======== DATA TO PROCESS
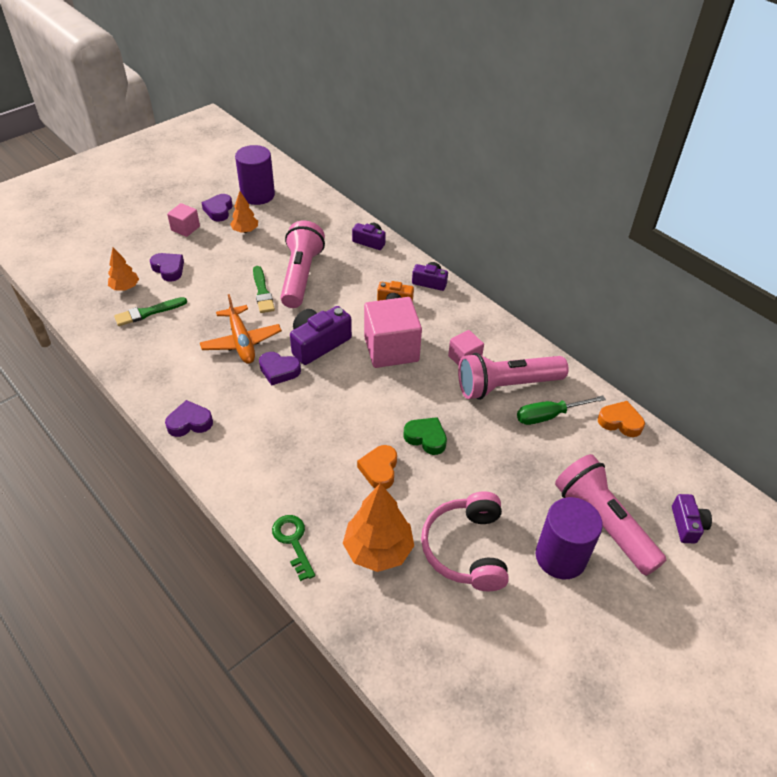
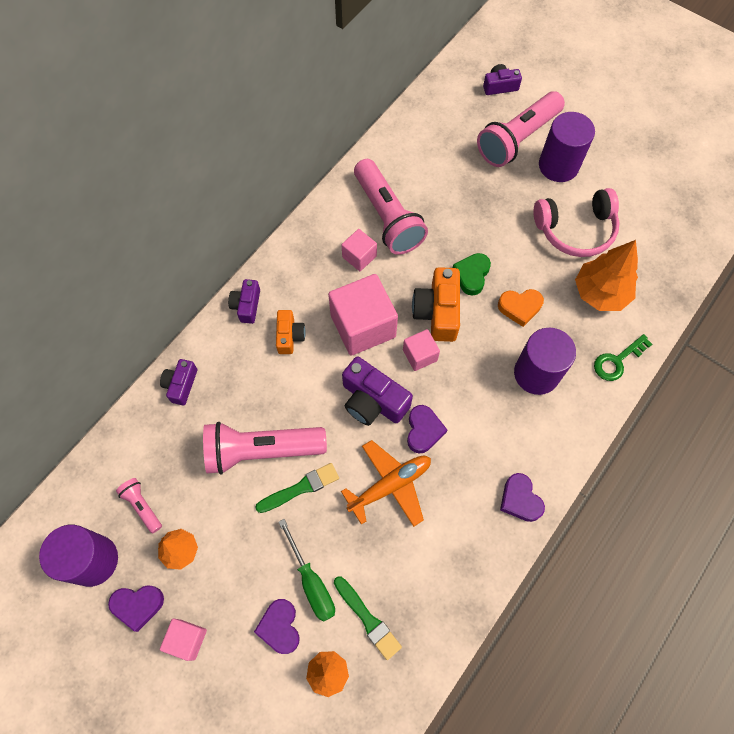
camera: 100 degrees left, 20 degrees up
(169, 269) = (280, 627): purple heart -> purple heart turned 45 degrees counterclockwise
(284, 217) = (142, 506): none -> pink flashlight
(303, 465) = (536, 373): none -> purple cylinder
(351, 382) = (420, 355): none -> pink cube
(392, 403) = (437, 312): none -> orange camera
(549, 416) = (415, 181): green screwdriver -> green screwdriver (311, 582)
(620, 422) = (407, 128): orange heart -> none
================
Which lines in the data above contain "orange"? Show each one.

_RESULT OF THE TASK_
(392, 403) = (437, 312): none -> orange camera
(620, 422) = (407, 128): orange heart -> none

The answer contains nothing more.